Study material Start Marker
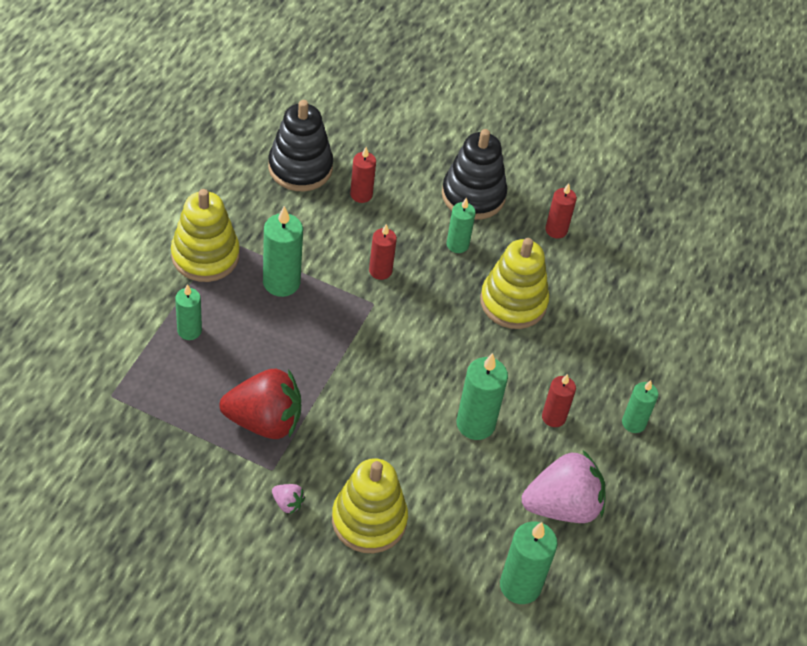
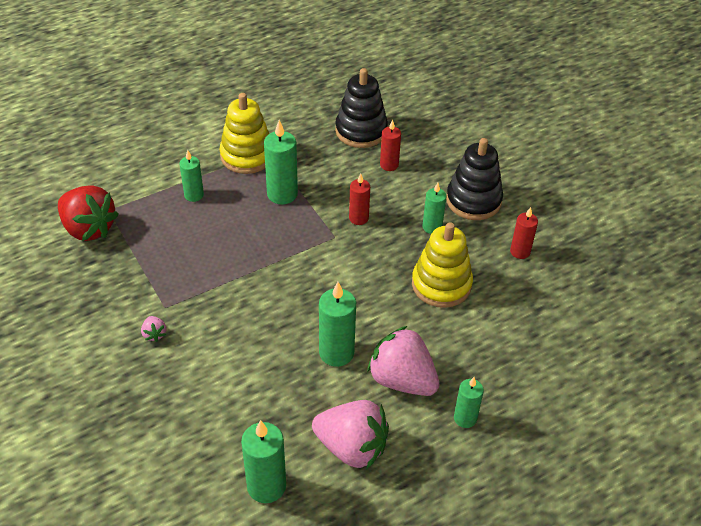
camera: 40 degrees right, 5 degrees down
red strawberry [219,369,301,439] -> red strawberry moved to [58,185,119,241]
yellow stacking toy [332,458,408,553] -> none
red candle [542,374,576,427] -> pink strawberry [367,326,439,396]

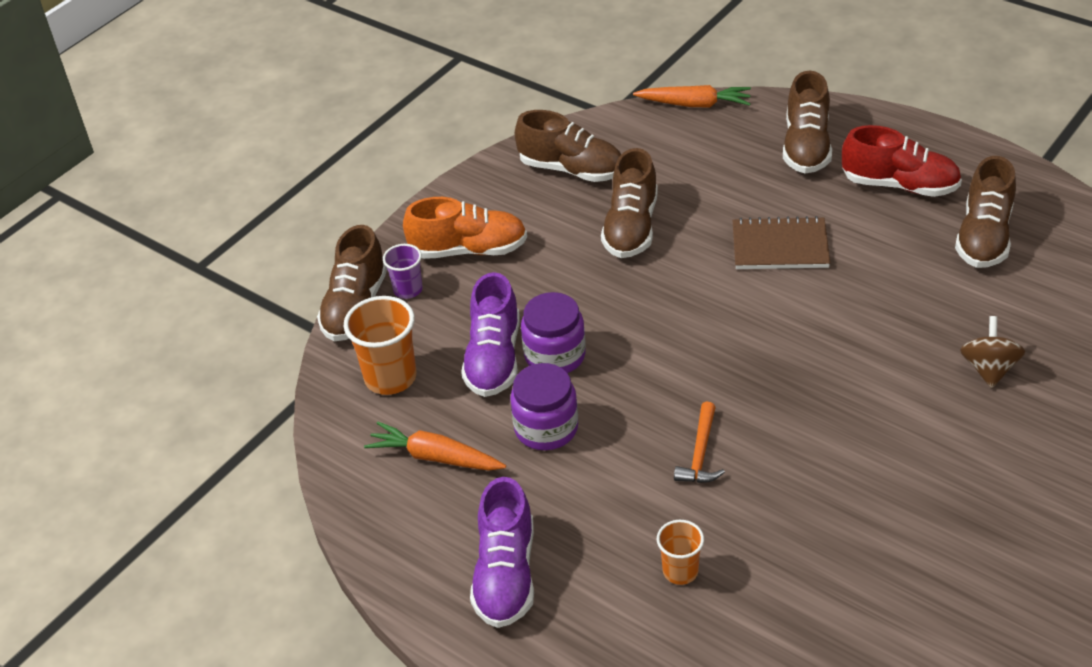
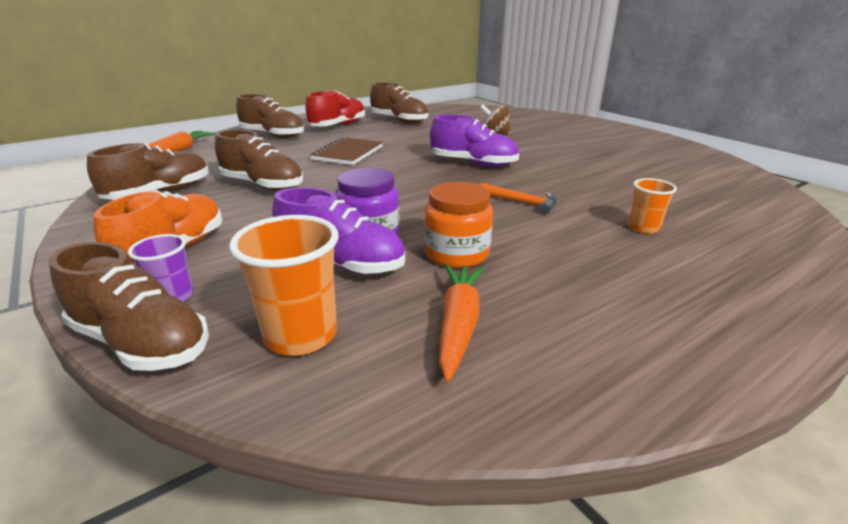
camera: 75 degrees left, 15 degrees down
orange carrot [364,422,506,471] -> orange carrot turned 150 degrees clockwise [439,264,485,382]
purple shoe [470,477,534,628] -> purple shoe moved to [430,115,519,167]
purple jar [510,363,578,450] -> orange jar [425,182,493,268]

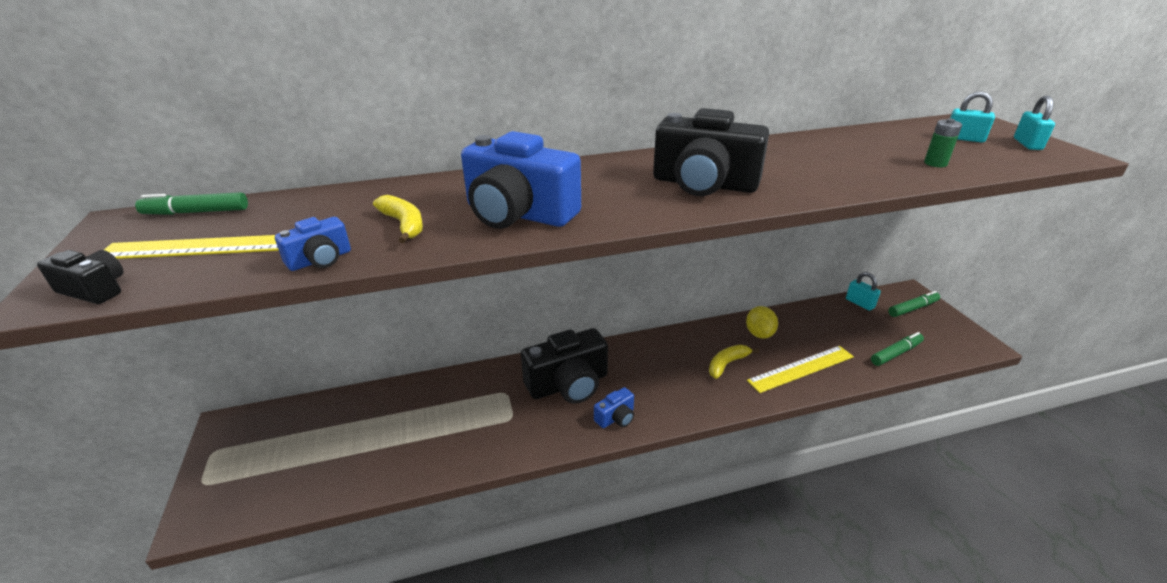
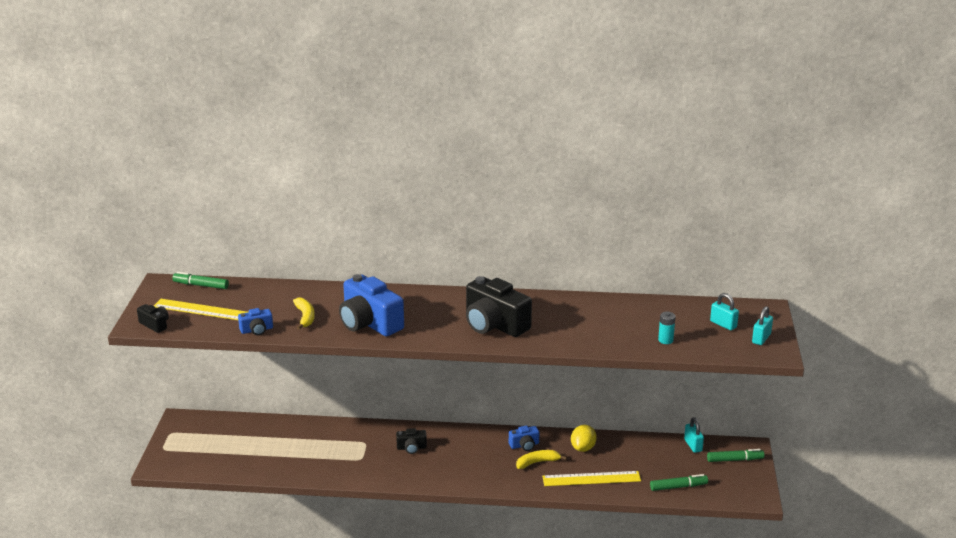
camera: 20 degrees right, 5 degrees down
black camera [521,328,608,404] -> black camera [396,428,427,454], size x0.47
blue camera [594,387,634,428] -> blue camera moved to [509,426,539,451]
green battery [924,118,962,167] -> turquoise battery [658,312,676,344]

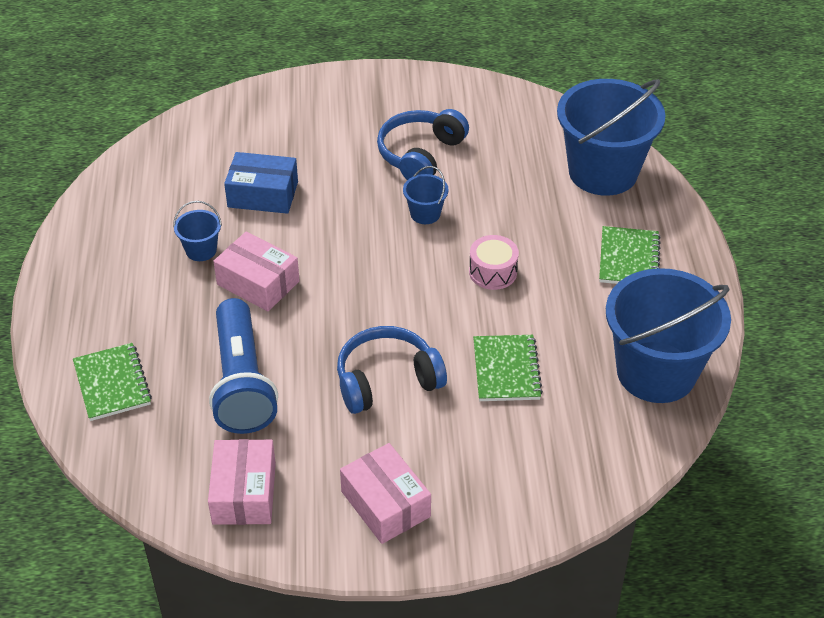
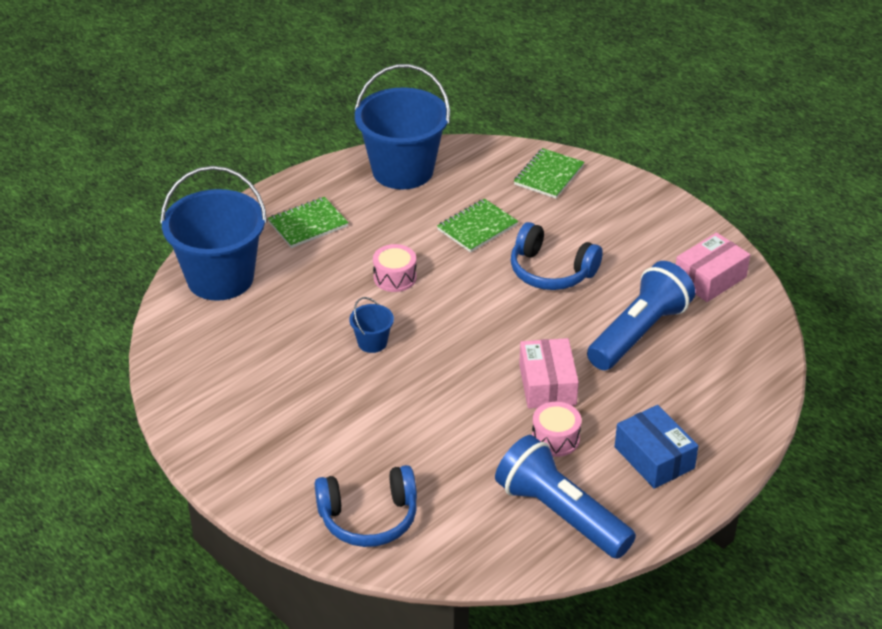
camera: 130 degrees left, 5 degrees down
green notebook [73,343,152,421] -> green notebook moved to [514,148,584,199]
blue bucket [173,201,222,261] -> pink drum [532,402,581,457]
blue box [224,152,298,214] -> blue box moved to [615,405,698,489]
pink box [340,443,431,544] -> none
blue headphones [377,109,469,180] -> blue headphones moved to [315,465,417,547]
none -> blue flashlight [495,435,636,559]

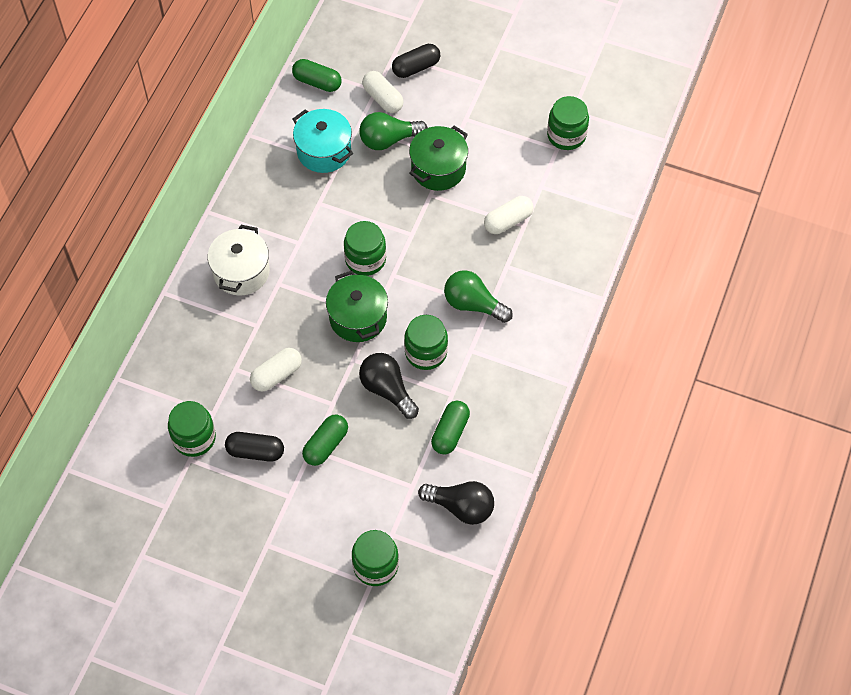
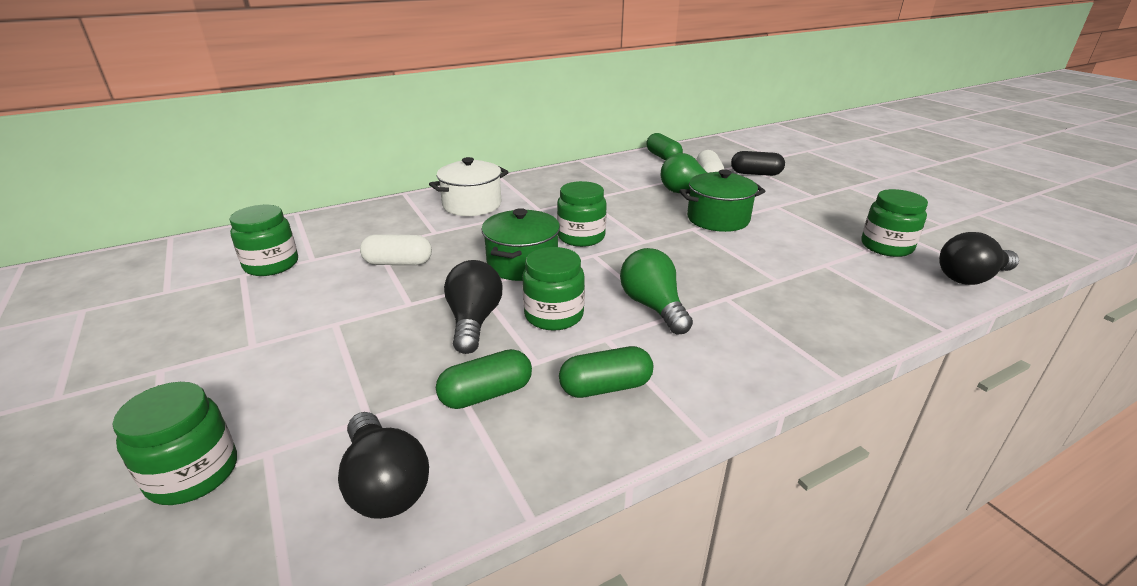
camera: 40 degrees right, 30 degrees down
black capsule [225,432,284,462] -> none
turquoise pot [293,109,353,173] -> none
green capsule [302,415,348,466] -> green capsule moved to [559,346,653,398]
white capsule [484,196,534,234] -> none
none -> black light bulb [939,232,1019,285]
Study material End Marker
Try it: Start with the line with "yellow stacking toy [332,458,408,553] -> none" in the listing above and stop after the line with "purple shoe [470,477,534,628]". Write out exactly the lines in that stretch and no others, without pictures.

Answer space:
yellow stacking toy [332,458,408,553] -> none
red candle [542,374,576,427] -> pink strawberry [367,326,439,396]

camera: 75 degrees left, 15 degrees down
orange carrot [364,422,506,471] -> orange carrot turned 150 degrees clockwise [439,264,485,382]
purple shoe [470,477,534,628] -> purple shoe moved to [430,115,519,167]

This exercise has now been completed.